[[ Excerpted data open ]]
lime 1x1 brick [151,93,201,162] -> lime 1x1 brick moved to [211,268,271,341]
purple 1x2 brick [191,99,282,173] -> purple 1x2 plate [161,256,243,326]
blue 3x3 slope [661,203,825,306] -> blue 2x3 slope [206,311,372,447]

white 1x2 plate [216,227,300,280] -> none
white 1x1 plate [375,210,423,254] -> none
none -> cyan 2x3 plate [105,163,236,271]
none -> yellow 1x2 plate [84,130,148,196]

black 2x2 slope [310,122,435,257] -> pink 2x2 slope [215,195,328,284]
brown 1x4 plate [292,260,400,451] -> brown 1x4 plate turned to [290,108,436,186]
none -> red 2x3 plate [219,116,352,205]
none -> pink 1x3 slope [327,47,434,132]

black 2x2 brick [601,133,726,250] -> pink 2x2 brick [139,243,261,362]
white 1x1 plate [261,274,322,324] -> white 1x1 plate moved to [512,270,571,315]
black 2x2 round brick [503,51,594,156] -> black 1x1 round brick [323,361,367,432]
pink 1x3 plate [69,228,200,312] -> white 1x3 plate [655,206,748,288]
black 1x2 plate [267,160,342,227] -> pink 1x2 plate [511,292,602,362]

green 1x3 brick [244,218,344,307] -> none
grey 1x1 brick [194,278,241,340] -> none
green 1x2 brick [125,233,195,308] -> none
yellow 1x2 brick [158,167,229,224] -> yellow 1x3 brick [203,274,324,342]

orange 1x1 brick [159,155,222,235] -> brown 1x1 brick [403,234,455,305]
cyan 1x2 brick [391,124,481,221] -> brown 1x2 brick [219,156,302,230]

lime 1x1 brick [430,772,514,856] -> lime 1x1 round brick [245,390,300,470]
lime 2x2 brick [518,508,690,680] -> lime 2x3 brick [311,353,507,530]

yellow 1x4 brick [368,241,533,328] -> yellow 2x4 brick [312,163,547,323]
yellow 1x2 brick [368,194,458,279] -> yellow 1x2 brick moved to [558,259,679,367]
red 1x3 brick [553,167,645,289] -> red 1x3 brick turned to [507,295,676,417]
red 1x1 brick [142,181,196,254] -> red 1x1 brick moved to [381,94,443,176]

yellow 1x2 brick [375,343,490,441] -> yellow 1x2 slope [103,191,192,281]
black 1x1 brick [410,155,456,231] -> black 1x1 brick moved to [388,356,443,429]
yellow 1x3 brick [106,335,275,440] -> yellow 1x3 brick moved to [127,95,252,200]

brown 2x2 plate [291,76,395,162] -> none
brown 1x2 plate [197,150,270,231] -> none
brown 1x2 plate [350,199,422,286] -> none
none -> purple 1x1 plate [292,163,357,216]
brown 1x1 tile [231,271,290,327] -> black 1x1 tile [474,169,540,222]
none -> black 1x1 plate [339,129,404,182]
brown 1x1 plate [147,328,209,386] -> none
[[ Excerpted data closed ]]
Exercise objective – Find the word "white" in the records. Copy every line it appears in.

Answer for this exercise –
white 1x2 plate [216,227,300,280] -> none
white 1x1 plate [375,210,423,254] -> none
white 1x1 plate [261,274,322,324] -> white 1x1 plate moved to [512,270,571,315]
pink 1x3 plate [69,228,200,312] -> white 1x3 plate [655,206,748,288]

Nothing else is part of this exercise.